(Records excerpted from a collection)

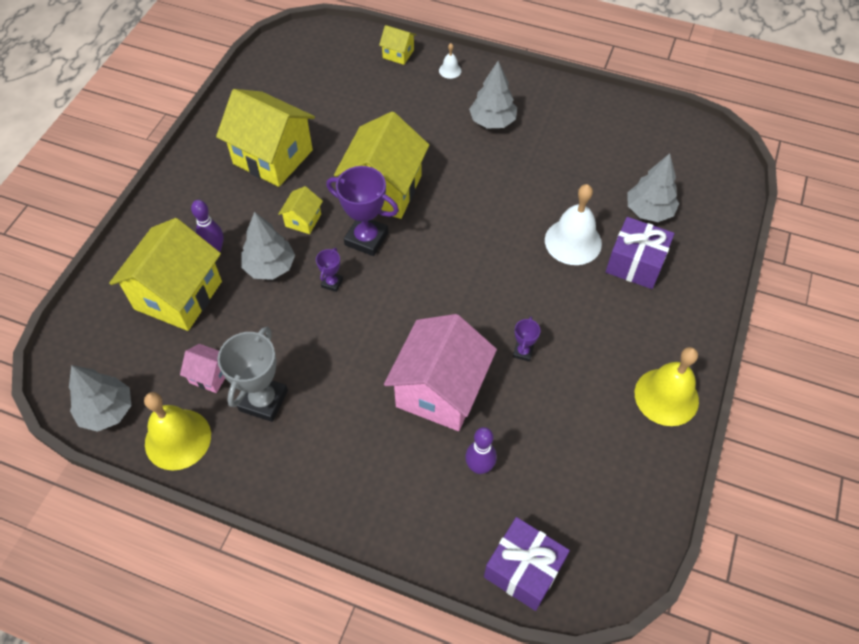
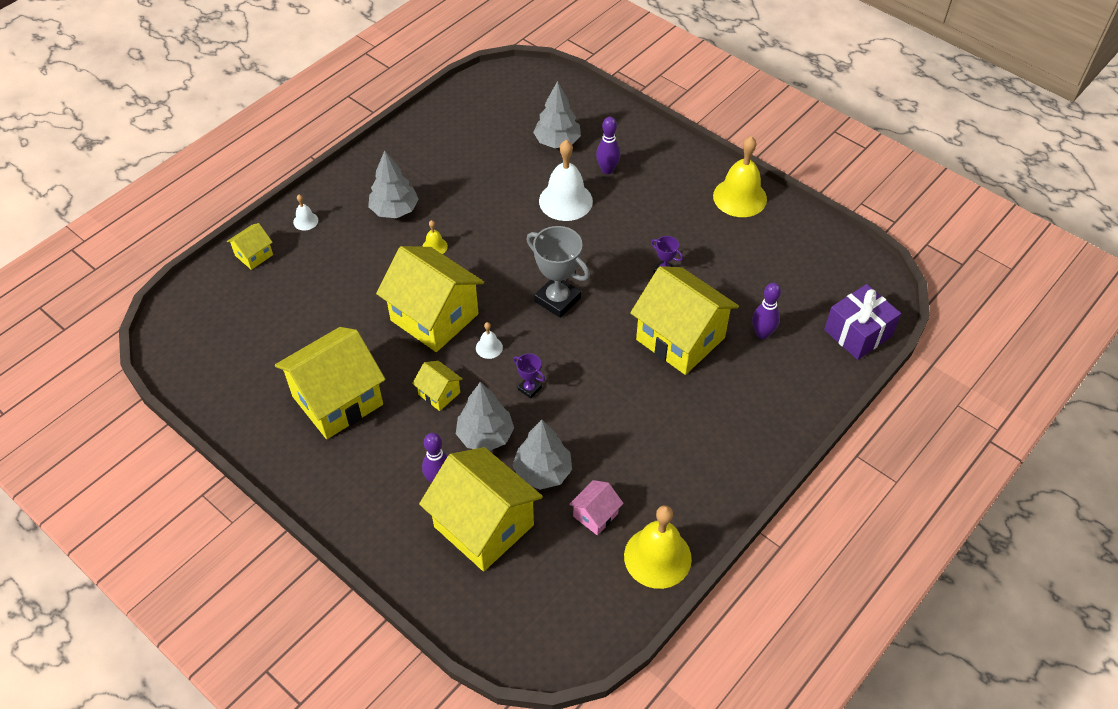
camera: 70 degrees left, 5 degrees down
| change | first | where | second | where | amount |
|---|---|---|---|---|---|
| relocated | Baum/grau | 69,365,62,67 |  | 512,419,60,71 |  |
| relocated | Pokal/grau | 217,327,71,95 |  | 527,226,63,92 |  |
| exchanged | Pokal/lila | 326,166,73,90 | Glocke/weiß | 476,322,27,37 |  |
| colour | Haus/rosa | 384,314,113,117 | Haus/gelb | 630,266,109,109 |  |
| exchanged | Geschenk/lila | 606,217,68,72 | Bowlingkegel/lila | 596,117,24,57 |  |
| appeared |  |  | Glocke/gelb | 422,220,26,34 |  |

- [REQUIRED ACTION]: Your copy must repeat the data word for word and show none of its images.

- [ANSWER FOR THIS EXERCISE]:
camera: 70 degrees left, 5 degrees down
| change | first | where | second | where | amount |
|---|---|---|---|---|---|
| relocated | Baum/grau | 69,365,62,67 |  | 512,419,60,71 |  |
| relocated | Pokal/grau | 217,327,71,95 |  | 527,226,63,92 |  |
| exchanged | Pokal/lila | 326,166,73,90 | Glocke/weiß | 476,322,27,37 |  |
| colour | Haus/rosa | 384,314,113,117 | Haus/gelb | 630,266,109,109 |  |
| exchanged | Geschenk/lila | 606,217,68,72 | Bowlingkegel/lila | 596,117,24,57 |  |
| appeared |  |  | Glocke/gelb | 422,220,26,34 |  |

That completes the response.